Data excerpts:
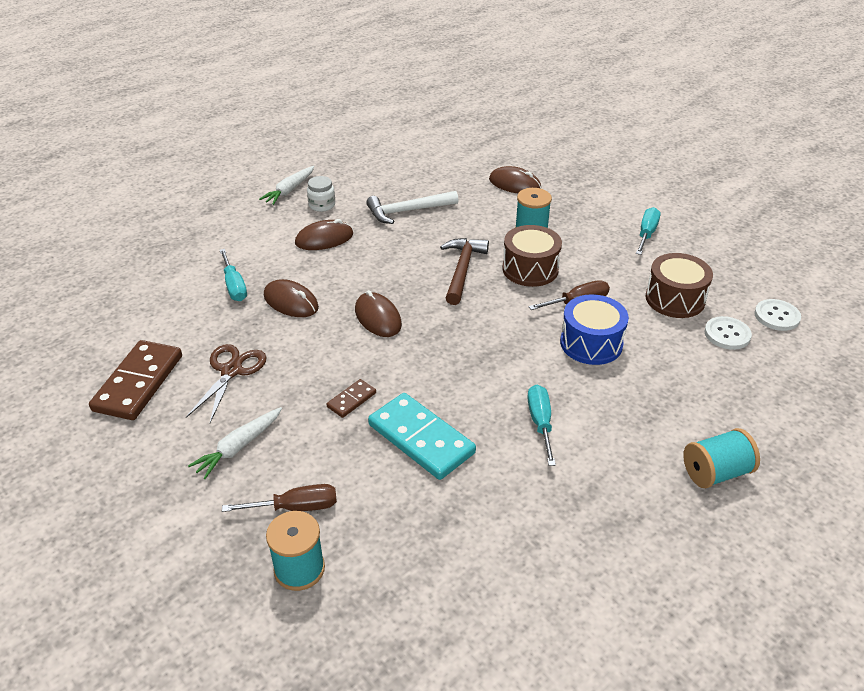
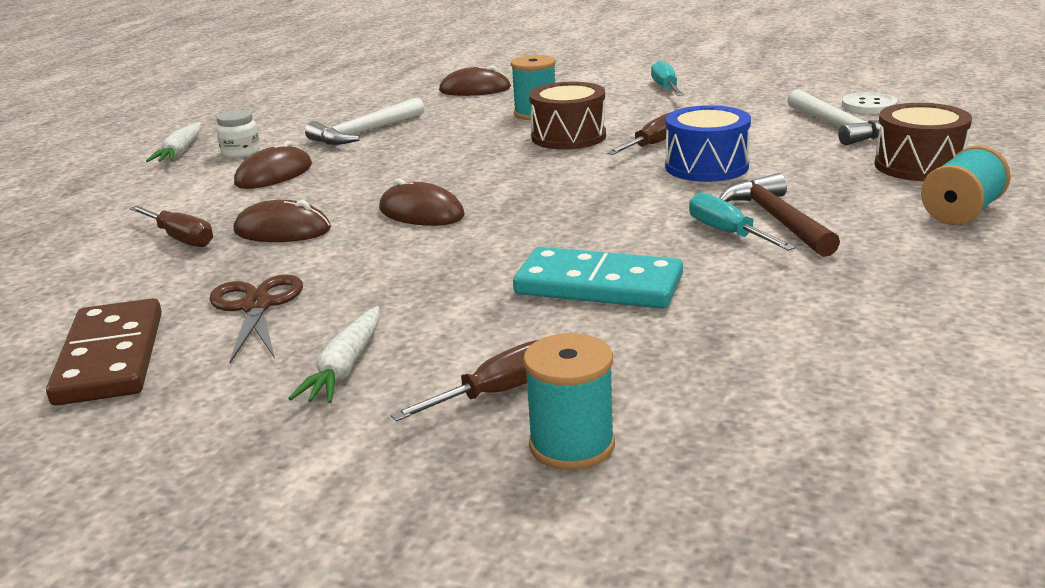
camera: 25 degrees left, 15 degrees down
turquoise screwdriver [220,249,247,301] -> brown screwdriver [130,206,213,247]
brown domino [327,379,376,418] -> none
brown hammer [440,238,489,305] -> brown hammer moved to [719,173,840,257]
brown drum [646,253,713,318] -> brown drum moved to [875,103,972,181]
white button [705,316,752,350] -> white hammer [788,89,881,145]

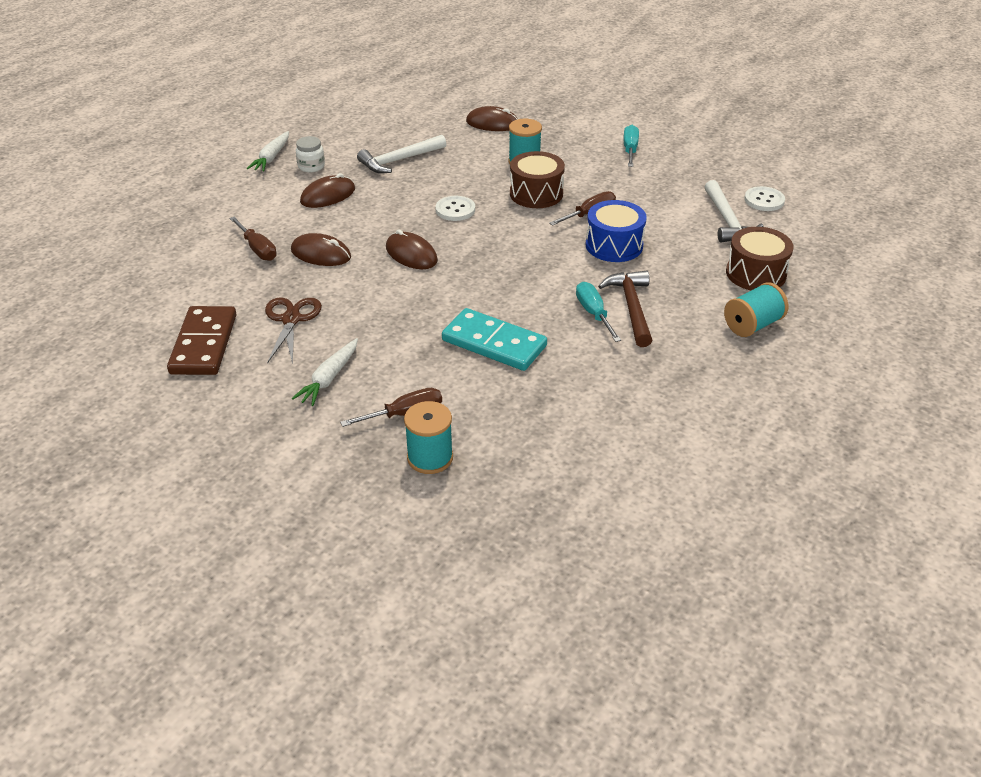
camera: 10 degrees right, 15 degrees up
none -> white button [436,196,475,221]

_WORK TO BE COMPLETED_.
No picture belongs in the answer, but every word of the records above does, exactly as given.

_SOLUTION TO THIS EXERCISE_.
camera: 25 degrees left, 15 degrees down
turquoise screwdriver [220,249,247,301] -> brown screwdriver [130,206,213,247]
brown domino [327,379,376,418] -> none
brown hammer [440,238,489,305] -> brown hammer moved to [719,173,840,257]
brown drum [646,253,713,318] -> brown drum moved to [875,103,972,181]
white button [705,316,752,350] -> white hammer [788,89,881,145]

camera: 10 degrees right, 15 degrees up
none -> white button [436,196,475,221]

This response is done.